Task directions: Your response should be an exact transcription of the data, images excluded.

Stored data:
* * *

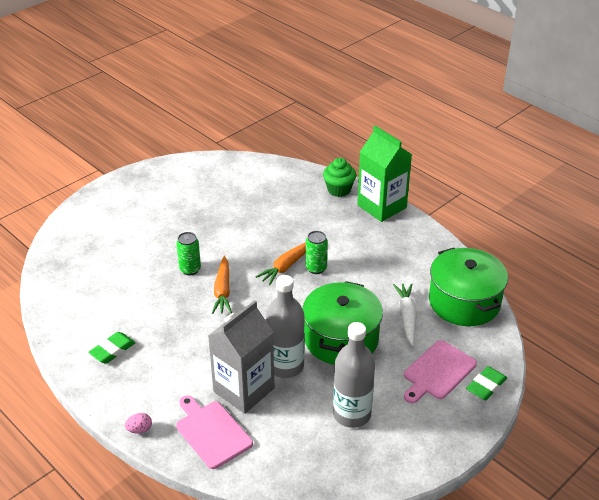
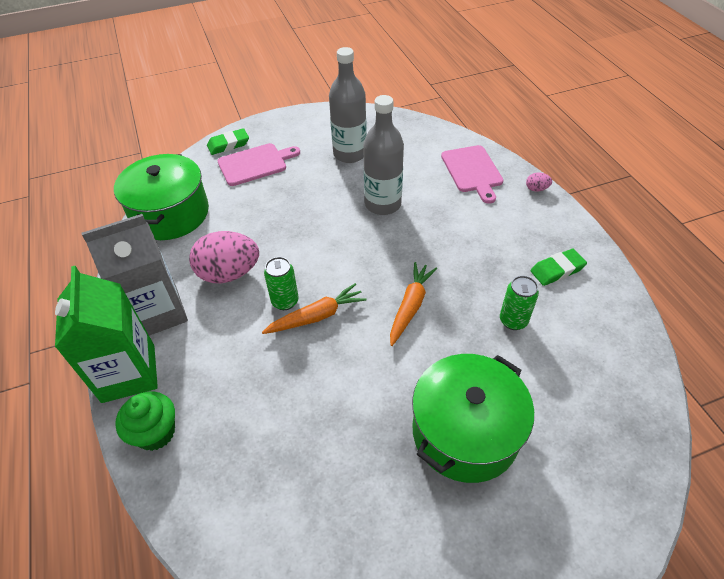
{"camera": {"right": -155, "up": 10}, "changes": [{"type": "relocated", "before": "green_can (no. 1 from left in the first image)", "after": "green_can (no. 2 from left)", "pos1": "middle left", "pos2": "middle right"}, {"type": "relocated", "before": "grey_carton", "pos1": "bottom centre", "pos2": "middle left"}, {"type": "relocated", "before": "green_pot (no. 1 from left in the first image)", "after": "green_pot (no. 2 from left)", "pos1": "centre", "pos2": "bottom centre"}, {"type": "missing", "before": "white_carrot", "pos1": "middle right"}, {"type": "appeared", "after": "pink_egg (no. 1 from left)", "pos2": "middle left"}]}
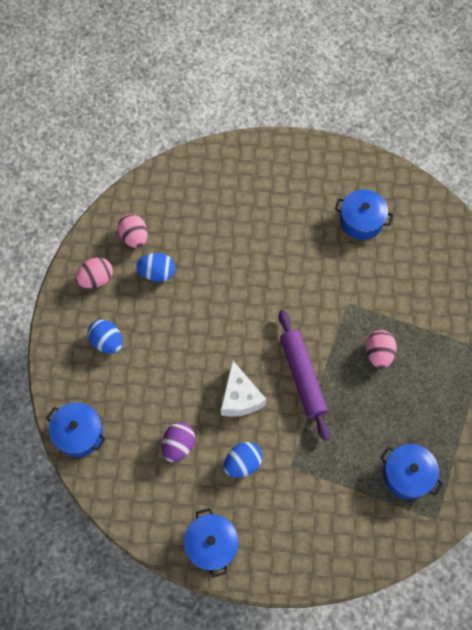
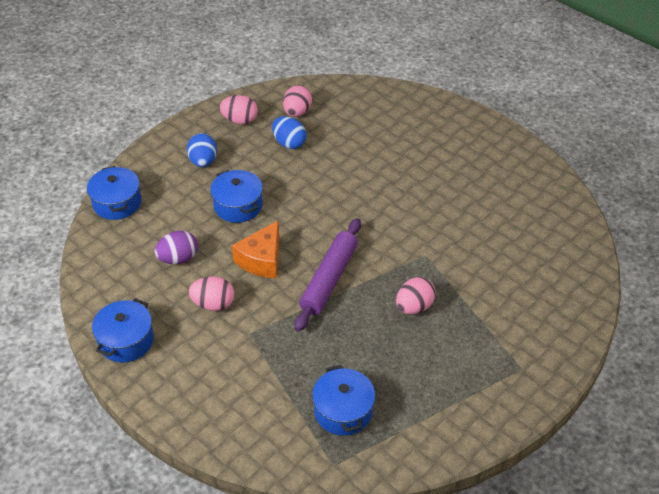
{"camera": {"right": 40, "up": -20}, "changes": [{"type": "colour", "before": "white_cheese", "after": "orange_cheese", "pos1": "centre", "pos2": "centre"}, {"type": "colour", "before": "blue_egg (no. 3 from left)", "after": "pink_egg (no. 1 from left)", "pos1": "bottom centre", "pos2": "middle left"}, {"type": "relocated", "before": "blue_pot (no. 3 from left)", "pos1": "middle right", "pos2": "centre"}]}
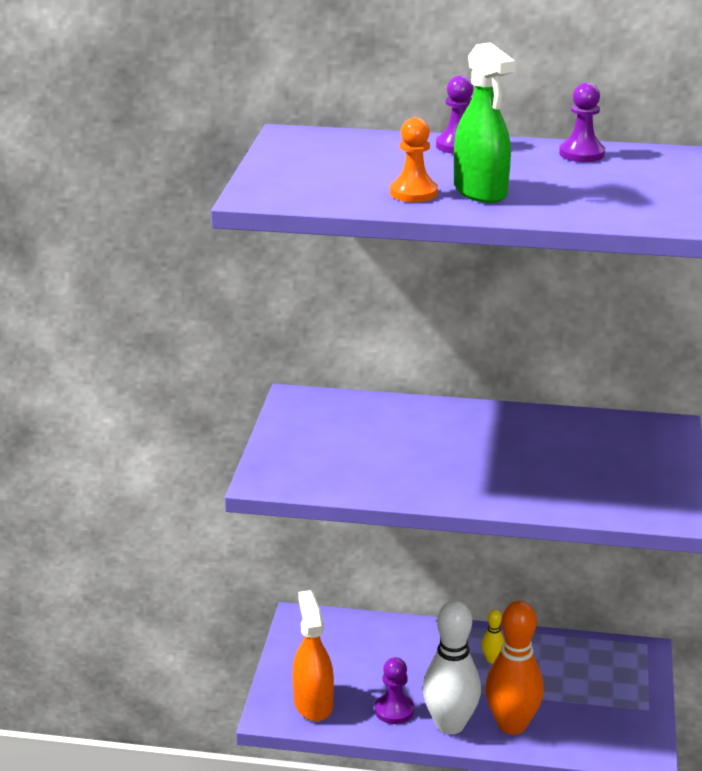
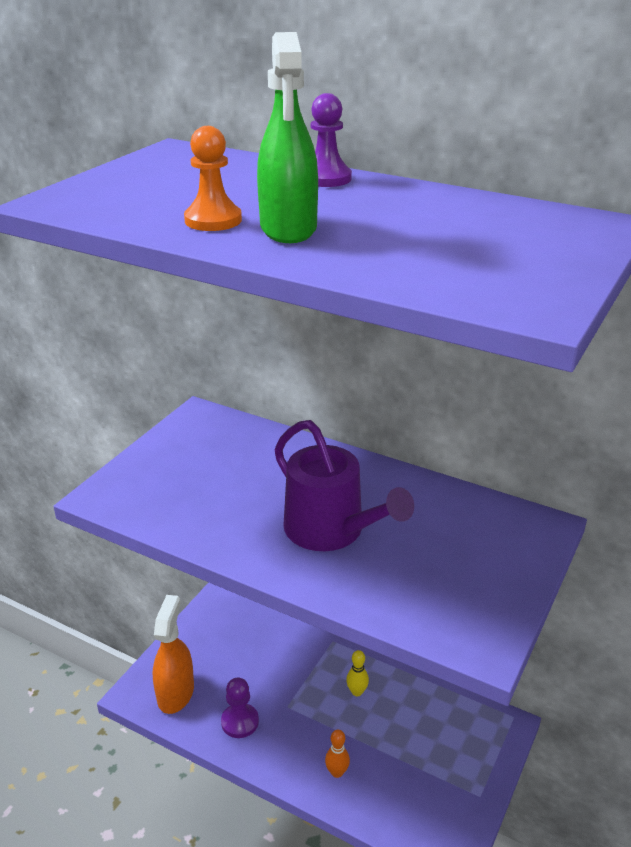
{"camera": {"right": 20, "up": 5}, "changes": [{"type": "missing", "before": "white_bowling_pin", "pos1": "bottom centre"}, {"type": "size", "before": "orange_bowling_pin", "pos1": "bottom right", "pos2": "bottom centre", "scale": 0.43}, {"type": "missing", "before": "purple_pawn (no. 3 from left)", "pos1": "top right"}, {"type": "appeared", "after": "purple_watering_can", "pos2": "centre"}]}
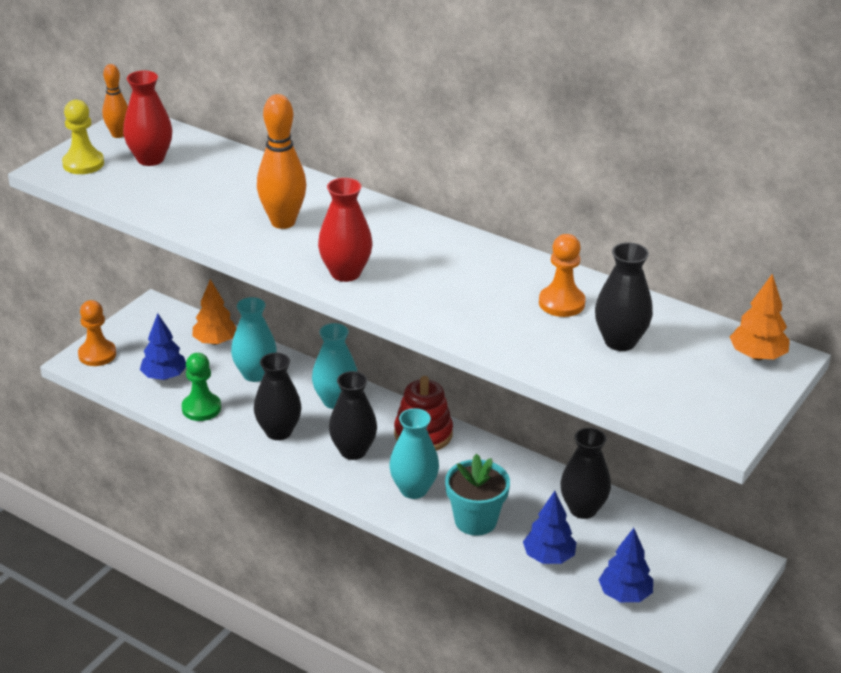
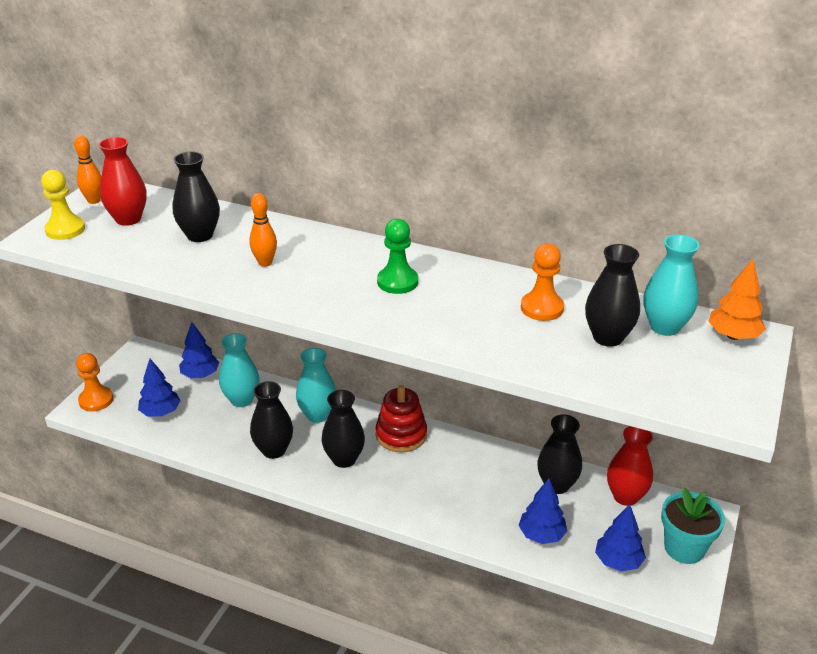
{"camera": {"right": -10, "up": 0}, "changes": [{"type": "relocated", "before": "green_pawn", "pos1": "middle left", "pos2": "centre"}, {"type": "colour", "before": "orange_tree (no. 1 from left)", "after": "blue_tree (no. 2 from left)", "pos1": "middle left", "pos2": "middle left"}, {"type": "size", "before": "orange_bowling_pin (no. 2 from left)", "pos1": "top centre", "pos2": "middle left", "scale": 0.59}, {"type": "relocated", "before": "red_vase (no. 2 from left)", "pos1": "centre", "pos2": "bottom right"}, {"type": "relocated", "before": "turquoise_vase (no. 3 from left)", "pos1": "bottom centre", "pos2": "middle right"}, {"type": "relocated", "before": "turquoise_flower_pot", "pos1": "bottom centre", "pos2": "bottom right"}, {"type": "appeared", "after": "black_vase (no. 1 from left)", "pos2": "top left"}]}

* * *

Problem solution:
{"camera": {"right": -155, "up": 10}, "changes": [{"type": "relocated", "before": "green_can (no. 1 from left in the first image)", "after": "green_can (no. 2 from left)", "pos1": "middle left", "pos2": "middle right"}, {"type": "relocated", "before": "grey_carton", "pos1": "bottom centre", "pos2": "middle left"}, {"type": "relocated", "before": "green_pot (no. 1 from left in the first image)", "after": "green_pot (no. 2 from left)", "pos1": "centre", "pos2": "bottom centre"}, {"type": "missing", "before": "white_carrot", "pos1": "middle right"}, {"type": "appeared", "after": "pink_egg (no. 1 from left)", "pos2": "middle left"}]}
{"camera": {"right": 40, "up": -20}, "changes": [{"type": "colour", "before": "white_cheese", "after": "orange_cheese", "pos1": "centre", "pos2": "centre"}, {"type": "colour", "before": "blue_egg (no. 3 from left)", "after": "pink_egg (no. 1 from left)", "pos1": "bottom centre", "pos2": "middle left"}, {"type": "relocated", "before": "blue_pot (no. 3 from left)", "pos1": "middle right", "pos2": "centre"}]}
{"camera": {"right": 20, "up": 5}, "changes": [{"type": "missing", "before": "white_bowling_pin", "pos1": "bottom centre"}, {"type": "size", "before": "orange_bowling_pin", "pos1": "bottom right", "pos2": "bottom centre", "scale": 0.43}, {"type": "missing", "before": "purple_pawn (no. 3 from left)", "pos1": "top right"}, {"type": "appeared", "after": "purple_watering_can", "pos2": "centre"}]}
{"camera": {"right": -10, "up": 0}, "changes": [{"type": "relocated", "before": "green_pawn", "pos1": "middle left", "pos2": "centre"}, {"type": "colour", "before": "orange_tree (no. 1 from left)", "after": "blue_tree (no. 2 from left)", "pos1": "middle left", "pos2": "middle left"}, {"type": "size", "before": "orange_bowling_pin (no. 2 from left)", "pos1": "top centre", "pos2": "middle left", "scale": 0.59}, {"type": "relocated", "before": "red_vase (no. 2 from left)", "pos1": "centre", "pos2": "bottom right"}, {"type": "relocated", "before": "turquoise_vase (no. 3 from left)", "pos1": "bottom centre", "pos2": "middle right"}, {"type": "relocated", "before": "turquoise_flower_pot", "pos1": "bottom centre", "pos2": "bottom right"}, {"type": "appeared", "after": "black_vase (no. 1 from left)", "pos2": "top left"}]}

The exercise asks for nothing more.